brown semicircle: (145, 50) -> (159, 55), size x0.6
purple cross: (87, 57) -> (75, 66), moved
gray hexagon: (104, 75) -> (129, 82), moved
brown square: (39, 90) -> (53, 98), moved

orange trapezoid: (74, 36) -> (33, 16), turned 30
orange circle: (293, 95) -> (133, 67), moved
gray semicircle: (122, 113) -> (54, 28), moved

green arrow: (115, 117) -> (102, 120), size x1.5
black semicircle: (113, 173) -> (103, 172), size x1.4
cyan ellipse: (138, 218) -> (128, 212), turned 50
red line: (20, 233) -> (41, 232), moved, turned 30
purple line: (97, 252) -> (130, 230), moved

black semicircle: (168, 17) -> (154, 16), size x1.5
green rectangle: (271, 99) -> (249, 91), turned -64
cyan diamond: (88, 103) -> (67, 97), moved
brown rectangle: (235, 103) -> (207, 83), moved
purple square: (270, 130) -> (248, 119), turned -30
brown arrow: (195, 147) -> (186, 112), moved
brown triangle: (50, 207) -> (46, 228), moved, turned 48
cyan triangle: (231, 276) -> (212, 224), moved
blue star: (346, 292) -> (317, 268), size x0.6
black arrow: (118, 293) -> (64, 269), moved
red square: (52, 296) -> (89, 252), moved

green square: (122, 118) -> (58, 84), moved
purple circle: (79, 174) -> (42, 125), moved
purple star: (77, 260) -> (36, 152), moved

...

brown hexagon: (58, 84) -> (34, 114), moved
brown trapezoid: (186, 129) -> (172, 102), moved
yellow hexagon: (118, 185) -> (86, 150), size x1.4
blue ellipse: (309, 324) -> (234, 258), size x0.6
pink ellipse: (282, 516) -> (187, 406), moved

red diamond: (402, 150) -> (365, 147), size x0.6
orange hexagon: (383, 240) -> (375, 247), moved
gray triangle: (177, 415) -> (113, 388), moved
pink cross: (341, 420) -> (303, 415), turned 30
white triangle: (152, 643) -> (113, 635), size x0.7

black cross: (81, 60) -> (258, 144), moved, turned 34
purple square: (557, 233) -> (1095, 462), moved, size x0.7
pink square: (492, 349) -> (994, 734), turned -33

• Brief:
Once you reach the line with "white triangle: (152, 643)" in the data above, copy it and every line after it exactly, up to and including the line with "pink square: (492, 349)".

• Solution to this exercise:
white triangle: (152, 643) -> (113, 635), size x0.7

black cross: (81, 60) -> (258, 144), moved, turned 34
purple square: (557, 233) -> (1095, 462), moved, size x0.7
pink square: (492, 349) -> (994, 734), turned -33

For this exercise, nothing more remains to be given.